▶ _TASK PROMPT_: Copy exactly, and only, the lines that start at the line containing "R201: 6.8k (+9V, D1) -> 1.1k (+9V, D1)" and end at the last line of the material below.

▶ _SUPPLIED ENTRIES_:
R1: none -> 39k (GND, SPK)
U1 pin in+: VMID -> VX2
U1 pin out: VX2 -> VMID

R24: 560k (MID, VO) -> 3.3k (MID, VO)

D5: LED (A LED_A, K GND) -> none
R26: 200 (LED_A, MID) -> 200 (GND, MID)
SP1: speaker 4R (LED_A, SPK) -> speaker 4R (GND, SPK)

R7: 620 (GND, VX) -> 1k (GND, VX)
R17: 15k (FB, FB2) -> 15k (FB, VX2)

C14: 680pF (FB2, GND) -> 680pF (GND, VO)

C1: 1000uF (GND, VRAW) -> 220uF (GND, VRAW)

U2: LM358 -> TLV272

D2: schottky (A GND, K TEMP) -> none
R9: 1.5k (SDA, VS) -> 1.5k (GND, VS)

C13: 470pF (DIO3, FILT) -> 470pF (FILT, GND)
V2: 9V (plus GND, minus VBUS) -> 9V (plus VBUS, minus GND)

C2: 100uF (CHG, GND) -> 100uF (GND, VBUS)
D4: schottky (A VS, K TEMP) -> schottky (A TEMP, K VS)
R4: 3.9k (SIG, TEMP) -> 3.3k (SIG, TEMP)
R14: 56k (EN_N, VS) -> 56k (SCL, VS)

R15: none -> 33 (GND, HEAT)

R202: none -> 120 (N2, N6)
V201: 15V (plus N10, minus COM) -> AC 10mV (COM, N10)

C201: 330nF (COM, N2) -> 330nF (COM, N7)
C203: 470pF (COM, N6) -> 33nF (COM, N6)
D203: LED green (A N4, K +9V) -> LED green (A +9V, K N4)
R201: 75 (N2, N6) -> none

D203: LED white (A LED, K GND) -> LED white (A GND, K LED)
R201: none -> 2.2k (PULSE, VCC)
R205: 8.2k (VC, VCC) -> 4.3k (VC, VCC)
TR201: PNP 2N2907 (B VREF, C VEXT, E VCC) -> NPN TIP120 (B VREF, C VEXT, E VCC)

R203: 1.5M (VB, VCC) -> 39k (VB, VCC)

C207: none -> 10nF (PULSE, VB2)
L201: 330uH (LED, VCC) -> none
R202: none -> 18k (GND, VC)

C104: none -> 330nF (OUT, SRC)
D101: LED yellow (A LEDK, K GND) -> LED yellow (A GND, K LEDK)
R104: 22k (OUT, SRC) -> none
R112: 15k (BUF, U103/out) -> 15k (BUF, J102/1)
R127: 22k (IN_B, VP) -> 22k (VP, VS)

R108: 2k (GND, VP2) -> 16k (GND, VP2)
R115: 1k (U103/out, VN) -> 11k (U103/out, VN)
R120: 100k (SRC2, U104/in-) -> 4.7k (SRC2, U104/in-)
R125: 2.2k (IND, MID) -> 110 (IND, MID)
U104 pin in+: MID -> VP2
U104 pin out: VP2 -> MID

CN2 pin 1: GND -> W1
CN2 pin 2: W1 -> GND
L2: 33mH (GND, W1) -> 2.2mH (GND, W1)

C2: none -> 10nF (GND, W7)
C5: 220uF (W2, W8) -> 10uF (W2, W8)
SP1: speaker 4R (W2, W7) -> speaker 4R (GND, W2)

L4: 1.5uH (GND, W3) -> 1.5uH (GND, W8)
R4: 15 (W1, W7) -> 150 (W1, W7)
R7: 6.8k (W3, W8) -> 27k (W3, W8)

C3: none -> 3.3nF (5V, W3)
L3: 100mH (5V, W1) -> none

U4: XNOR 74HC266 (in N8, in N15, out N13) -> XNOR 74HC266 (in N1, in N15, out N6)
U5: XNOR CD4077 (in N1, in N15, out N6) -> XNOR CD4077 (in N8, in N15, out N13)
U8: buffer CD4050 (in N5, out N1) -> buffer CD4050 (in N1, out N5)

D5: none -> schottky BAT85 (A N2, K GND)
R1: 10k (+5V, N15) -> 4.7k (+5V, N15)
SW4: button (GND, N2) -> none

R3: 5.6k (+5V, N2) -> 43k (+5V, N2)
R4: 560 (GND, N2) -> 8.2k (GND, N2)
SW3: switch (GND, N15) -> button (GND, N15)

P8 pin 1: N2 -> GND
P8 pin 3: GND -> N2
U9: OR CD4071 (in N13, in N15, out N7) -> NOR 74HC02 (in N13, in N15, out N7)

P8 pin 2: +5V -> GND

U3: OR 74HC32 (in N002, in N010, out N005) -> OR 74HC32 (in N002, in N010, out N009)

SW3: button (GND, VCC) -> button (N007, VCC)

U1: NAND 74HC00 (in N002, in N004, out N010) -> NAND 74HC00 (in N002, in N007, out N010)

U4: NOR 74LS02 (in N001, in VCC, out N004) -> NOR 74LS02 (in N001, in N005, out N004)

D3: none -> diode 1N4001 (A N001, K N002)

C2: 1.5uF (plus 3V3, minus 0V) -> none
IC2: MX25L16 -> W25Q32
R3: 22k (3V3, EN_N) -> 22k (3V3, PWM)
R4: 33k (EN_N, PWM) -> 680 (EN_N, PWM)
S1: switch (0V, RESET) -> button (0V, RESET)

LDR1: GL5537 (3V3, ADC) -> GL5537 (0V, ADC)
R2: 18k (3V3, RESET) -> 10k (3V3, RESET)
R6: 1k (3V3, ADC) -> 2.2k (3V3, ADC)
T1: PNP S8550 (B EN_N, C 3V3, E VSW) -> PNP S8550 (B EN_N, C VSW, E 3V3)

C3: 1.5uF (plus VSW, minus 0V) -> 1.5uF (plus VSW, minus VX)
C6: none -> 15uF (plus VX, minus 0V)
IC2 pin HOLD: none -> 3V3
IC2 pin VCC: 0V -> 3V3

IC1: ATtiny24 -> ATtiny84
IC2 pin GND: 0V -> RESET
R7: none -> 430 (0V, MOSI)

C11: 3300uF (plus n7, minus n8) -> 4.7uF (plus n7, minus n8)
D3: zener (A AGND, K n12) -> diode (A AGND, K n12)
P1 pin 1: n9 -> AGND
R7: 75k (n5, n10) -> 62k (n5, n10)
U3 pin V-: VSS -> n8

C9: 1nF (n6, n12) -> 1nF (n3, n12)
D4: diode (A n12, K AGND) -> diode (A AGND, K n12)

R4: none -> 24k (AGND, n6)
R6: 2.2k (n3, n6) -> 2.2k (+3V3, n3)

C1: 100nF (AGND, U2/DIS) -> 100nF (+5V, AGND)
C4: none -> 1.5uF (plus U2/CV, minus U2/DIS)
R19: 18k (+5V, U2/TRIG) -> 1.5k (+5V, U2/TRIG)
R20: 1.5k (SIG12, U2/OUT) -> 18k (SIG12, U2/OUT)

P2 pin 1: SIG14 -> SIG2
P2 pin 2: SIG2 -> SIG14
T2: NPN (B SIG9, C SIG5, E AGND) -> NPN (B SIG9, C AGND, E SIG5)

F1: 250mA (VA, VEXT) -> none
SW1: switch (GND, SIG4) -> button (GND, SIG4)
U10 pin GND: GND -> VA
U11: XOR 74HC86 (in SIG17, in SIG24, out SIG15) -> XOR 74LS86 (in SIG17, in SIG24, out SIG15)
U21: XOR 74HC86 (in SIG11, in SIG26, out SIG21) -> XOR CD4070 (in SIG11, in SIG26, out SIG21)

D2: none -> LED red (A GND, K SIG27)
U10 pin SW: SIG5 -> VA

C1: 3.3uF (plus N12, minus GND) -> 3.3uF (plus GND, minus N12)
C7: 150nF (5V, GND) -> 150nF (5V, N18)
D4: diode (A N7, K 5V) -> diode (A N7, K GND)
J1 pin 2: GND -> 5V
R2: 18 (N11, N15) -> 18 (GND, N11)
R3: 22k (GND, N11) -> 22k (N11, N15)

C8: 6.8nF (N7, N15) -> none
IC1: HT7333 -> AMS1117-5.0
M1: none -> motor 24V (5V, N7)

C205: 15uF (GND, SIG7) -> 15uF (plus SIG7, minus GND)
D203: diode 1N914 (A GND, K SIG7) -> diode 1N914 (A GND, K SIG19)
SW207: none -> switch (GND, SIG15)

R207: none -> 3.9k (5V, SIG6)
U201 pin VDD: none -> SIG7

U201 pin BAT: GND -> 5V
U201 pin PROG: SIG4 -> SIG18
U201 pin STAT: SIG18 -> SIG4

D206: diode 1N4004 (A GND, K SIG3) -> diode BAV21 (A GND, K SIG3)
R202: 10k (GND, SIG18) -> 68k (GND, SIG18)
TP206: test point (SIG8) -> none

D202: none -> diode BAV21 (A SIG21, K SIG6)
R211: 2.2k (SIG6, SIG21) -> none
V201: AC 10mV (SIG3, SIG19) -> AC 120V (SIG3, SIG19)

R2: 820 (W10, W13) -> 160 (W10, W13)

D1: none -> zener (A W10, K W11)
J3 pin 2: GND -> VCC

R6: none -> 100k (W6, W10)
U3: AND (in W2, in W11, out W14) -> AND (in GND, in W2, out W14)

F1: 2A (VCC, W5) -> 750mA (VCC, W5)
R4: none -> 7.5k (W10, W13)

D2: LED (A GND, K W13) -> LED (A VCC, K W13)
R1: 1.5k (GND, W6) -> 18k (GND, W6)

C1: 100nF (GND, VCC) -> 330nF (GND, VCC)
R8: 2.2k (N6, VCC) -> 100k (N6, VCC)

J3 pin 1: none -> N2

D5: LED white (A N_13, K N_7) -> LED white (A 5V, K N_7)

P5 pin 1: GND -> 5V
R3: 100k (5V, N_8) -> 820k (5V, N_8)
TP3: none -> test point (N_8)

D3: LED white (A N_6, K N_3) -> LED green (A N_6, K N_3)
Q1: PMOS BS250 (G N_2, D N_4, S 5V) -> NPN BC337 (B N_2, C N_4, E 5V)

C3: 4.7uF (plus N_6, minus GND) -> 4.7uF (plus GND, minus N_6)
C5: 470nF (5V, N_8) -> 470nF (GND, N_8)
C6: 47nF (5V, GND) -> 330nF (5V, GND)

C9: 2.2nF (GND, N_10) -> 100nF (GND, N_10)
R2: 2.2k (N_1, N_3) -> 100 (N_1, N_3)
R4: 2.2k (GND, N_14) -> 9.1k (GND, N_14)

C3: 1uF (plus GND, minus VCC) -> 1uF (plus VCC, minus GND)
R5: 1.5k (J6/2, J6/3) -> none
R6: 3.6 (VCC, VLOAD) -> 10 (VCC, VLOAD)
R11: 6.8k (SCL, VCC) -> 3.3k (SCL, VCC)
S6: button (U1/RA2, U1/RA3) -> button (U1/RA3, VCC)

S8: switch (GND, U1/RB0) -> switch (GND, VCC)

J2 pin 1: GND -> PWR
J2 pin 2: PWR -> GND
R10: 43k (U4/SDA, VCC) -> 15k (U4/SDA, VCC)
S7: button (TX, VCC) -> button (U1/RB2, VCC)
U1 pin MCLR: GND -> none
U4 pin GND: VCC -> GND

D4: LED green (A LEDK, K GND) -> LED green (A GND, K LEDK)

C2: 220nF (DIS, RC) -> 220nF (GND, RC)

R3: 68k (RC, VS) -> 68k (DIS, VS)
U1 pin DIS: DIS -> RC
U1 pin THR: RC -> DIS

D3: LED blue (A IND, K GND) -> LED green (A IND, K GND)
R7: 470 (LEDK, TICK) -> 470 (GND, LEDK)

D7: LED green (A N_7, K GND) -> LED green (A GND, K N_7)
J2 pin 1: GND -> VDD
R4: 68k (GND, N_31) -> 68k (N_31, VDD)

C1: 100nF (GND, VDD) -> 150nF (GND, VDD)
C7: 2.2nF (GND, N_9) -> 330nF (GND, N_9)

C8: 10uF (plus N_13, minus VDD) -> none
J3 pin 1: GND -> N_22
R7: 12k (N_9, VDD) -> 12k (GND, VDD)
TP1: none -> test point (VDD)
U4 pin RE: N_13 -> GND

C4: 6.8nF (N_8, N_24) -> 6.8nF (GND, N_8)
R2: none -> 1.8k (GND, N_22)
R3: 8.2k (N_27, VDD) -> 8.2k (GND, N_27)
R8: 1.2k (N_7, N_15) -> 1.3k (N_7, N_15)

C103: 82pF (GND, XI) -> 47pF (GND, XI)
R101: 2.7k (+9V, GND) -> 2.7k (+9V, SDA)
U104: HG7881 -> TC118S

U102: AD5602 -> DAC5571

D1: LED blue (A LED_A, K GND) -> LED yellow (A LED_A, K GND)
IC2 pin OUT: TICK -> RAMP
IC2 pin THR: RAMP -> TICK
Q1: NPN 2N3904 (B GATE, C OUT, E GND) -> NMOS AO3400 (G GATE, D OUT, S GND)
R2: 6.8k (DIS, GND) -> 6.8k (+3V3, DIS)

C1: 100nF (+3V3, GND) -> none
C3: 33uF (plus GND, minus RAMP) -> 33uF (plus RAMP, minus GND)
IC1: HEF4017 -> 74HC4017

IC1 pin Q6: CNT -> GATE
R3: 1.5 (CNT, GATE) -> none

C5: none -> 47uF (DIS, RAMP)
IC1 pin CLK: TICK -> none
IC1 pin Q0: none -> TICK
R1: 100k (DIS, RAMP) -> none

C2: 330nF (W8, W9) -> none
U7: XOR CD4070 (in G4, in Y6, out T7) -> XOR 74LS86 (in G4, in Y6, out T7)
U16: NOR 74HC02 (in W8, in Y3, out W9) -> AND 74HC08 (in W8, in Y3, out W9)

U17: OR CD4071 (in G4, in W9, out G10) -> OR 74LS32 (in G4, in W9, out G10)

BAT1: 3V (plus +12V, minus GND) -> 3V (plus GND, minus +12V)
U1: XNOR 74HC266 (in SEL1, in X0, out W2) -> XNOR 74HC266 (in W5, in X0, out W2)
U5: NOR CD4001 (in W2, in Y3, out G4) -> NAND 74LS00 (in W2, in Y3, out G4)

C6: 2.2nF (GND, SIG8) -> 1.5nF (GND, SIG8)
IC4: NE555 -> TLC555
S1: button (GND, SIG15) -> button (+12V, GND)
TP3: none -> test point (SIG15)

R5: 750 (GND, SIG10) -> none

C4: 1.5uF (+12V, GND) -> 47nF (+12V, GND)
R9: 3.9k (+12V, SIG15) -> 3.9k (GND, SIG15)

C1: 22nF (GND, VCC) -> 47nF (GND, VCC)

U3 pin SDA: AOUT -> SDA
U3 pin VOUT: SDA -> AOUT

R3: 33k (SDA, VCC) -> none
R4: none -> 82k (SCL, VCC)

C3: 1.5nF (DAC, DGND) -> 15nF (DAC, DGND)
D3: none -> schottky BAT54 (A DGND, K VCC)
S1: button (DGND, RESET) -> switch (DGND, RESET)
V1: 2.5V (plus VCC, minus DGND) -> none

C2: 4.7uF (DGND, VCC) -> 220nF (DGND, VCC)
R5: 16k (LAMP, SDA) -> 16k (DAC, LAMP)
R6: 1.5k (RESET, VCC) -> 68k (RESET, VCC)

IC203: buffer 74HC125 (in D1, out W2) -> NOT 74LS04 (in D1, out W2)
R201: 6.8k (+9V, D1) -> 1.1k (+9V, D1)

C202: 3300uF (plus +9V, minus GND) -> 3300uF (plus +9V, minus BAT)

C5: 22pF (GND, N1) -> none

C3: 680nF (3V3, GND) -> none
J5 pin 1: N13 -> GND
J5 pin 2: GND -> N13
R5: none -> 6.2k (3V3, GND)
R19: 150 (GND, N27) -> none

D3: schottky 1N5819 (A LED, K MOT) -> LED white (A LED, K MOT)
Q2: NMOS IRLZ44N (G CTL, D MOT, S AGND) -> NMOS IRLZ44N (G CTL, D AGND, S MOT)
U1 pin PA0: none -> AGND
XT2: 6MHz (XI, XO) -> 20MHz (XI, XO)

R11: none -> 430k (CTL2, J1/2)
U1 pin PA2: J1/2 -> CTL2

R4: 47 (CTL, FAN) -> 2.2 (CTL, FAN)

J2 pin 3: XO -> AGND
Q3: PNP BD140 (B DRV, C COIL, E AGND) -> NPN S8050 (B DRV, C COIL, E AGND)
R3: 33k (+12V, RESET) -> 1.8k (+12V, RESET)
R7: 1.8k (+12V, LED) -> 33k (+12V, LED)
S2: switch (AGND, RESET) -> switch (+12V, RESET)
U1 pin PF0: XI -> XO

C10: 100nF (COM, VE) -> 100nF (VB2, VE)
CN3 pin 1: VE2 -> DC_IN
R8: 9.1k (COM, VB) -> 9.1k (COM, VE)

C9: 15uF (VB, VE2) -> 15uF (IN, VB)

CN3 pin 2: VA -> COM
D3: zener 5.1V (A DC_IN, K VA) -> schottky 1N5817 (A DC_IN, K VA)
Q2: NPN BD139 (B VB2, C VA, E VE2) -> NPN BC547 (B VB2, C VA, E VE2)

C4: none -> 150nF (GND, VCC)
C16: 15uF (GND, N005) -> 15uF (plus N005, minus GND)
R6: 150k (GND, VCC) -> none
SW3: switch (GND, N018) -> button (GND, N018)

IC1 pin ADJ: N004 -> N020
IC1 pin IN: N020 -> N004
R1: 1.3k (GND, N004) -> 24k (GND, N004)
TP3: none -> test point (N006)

▶ _SOLUTION FOR THIS EXERCISE_:
R201: 6.8k (+9V, D1) -> 1.1k (+9V, D1)

C202: 3300uF (plus +9V, minus GND) -> 3300uF (plus +9V, minus BAT)

C5: 22pF (GND, N1) -> none

C3: 680nF (3V3, GND) -> none
J5 pin 1: N13 -> GND
J5 pin 2: GND -> N13
R5: none -> 6.2k (3V3, GND)
R19: 150 (GND, N27) -> none

D3: schottky 1N5819 (A LED, K MOT) -> LED white (A LED, K MOT)
Q2: NMOS IRLZ44N (G CTL, D MOT, S AGND) -> NMOS IRLZ44N (G CTL, D AGND, S MOT)
U1 pin PA0: none -> AGND
XT2: 6MHz (XI, XO) -> 20MHz (XI, XO)

R11: none -> 430k (CTL2, J1/2)
U1 pin PA2: J1/2 -> CTL2

R4: 47 (CTL, FAN) -> 2.2 (CTL, FAN)

J2 pin 3: XO -> AGND
Q3: PNP BD140 (B DRV, C COIL, E AGND) -> NPN S8050 (B DRV, C COIL, E AGND)
R3: 33k (+12V, RESET) -> 1.8k (+12V, RESET)
R7: 1.8k (+12V, LED) -> 33k (+12V, LED)
S2: switch (AGND, RESET) -> switch (+12V, RESET)
U1 pin PF0: XI -> XO

C10: 100nF (COM, VE) -> 100nF (VB2, VE)
CN3 pin 1: VE2 -> DC_IN
R8: 9.1k (COM, VB) -> 9.1k (COM, VE)

C9: 15uF (VB, VE2) -> 15uF (IN, VB)

CN3 pin 2: VA -> COM
D3: zener 5.1V (A DC_IN, K VA) -> schottky 1N5817 (A DC_IN, K VA)
Q2: NPN BD139 (B VB2, C VA, E VE2) -> NPN BC547 (B VB2, C VA, E VE2)

C4: none -> 150nF (GND, VCC)
C16: 15uF (GND, N005) -> 15uF (plus N005, minus GND)
R6: 150k (GND, VCC) -> none
SW3: switch (GND, N018) -> button (GND, N018)

IC1 pin ADJ: N004 -> N020
IC1 pin IN: N020 -> N004
R1: 1.3k (GND, N004) -> 24k (GND, N004)
TP3: none -> test point (N006)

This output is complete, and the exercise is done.